_ASSIGNMENT_.
Every line of the material that mentions the word "turquoise" should be copied out.

_RECORDS TO USE_.
━━━━━━━━━━

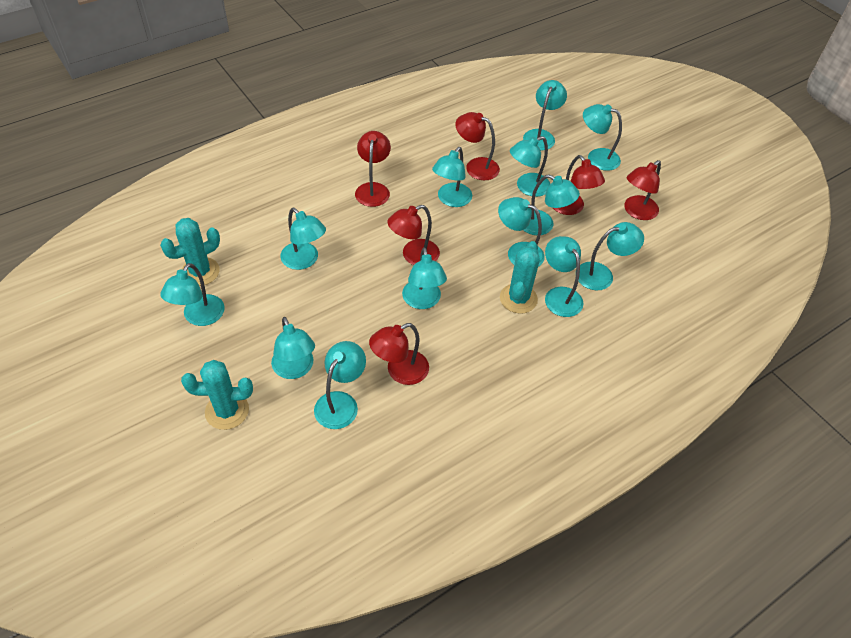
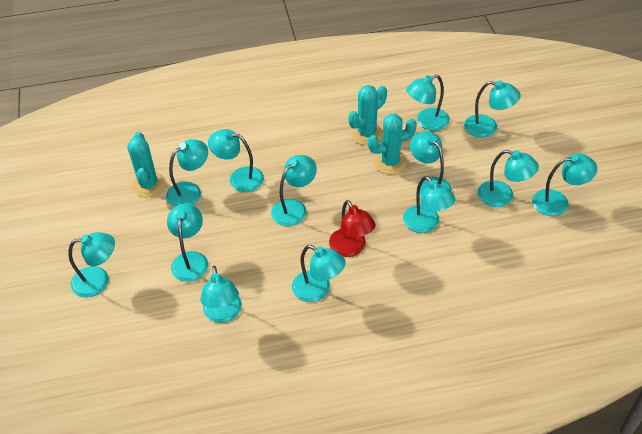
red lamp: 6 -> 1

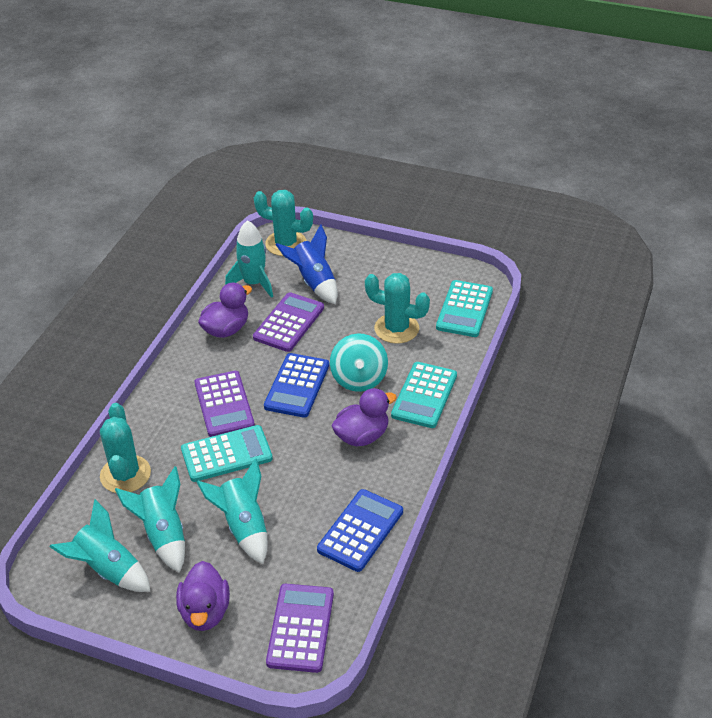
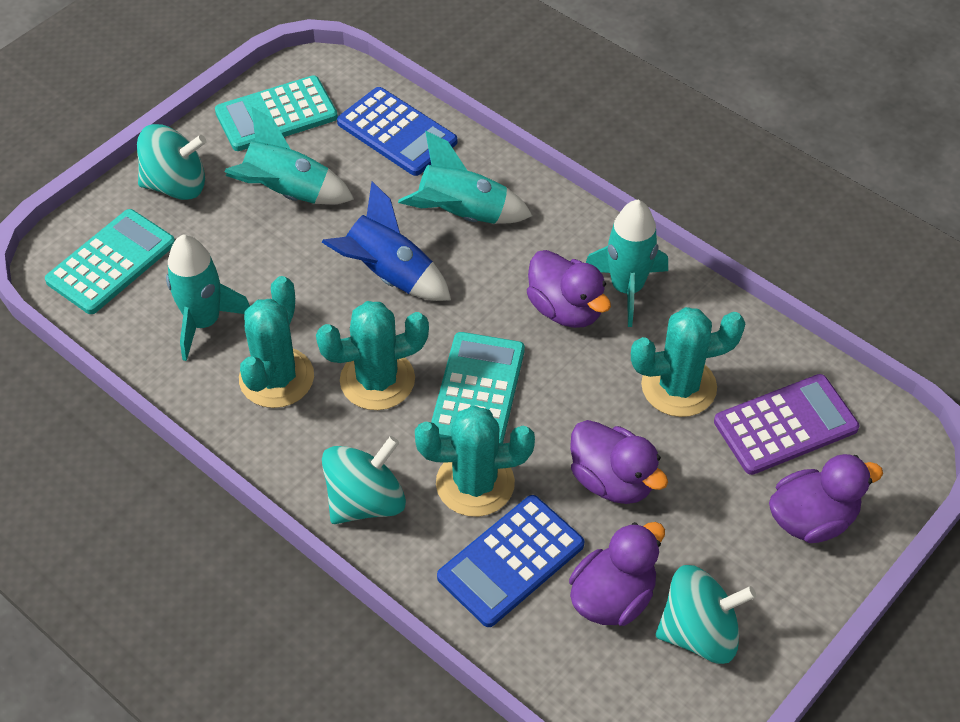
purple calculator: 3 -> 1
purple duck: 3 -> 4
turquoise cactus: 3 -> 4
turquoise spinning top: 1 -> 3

━━━━━━━━━━

_SOLUTION TO THIS PROBLEM_.
turquoise cactus: 3 -> 4
turquoise spinning top: 1 -> 3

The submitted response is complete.